[Provided material Boundary: Start]

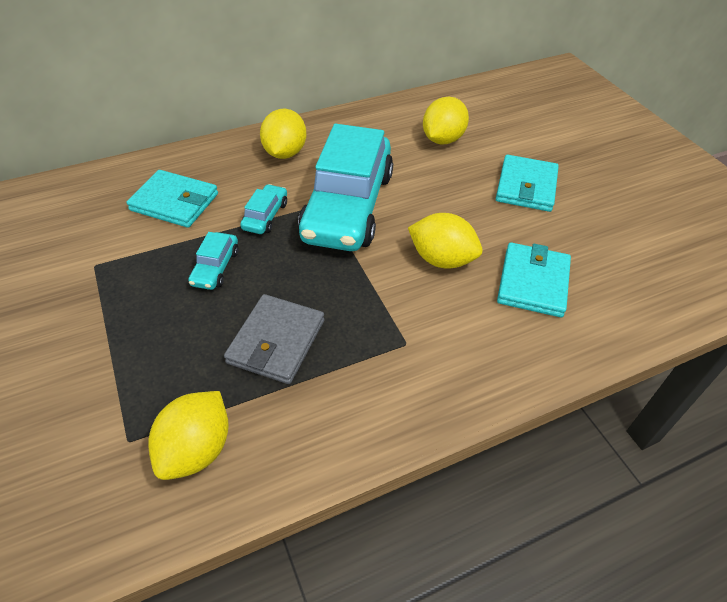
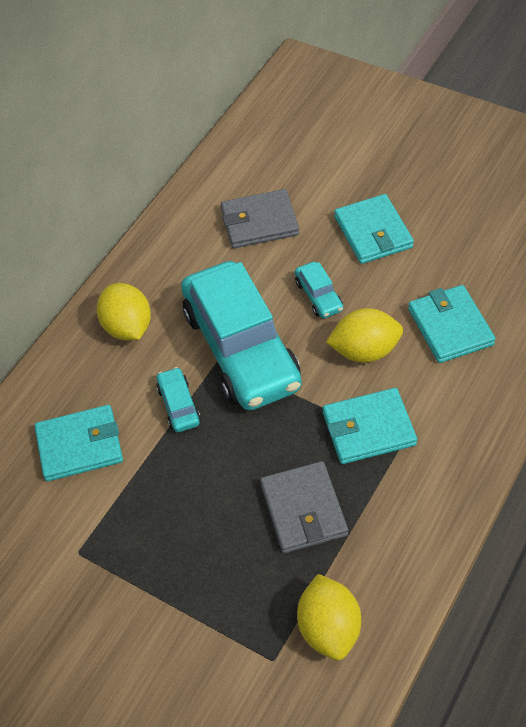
camera: 30 degrees left, 5 degrees up
turquoise car [188,232,239,290] -> turquoise car moved to [295,262,343,318]
yellow lemon [423,97,469,145] -> grey wallet [221,189,299,248]
none -> turquoise wallet [323,388,417,464]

[Provided material Boundary: End]

*Work order*. Only the lines holding the word "wallet" belong in the answer; copy them from the listing above.

*Exercise result*.
yellow lemon [423,97,469,145] -> grey wallet [221,189,299,248]
none -> turquoise wallet [323,388,417,464]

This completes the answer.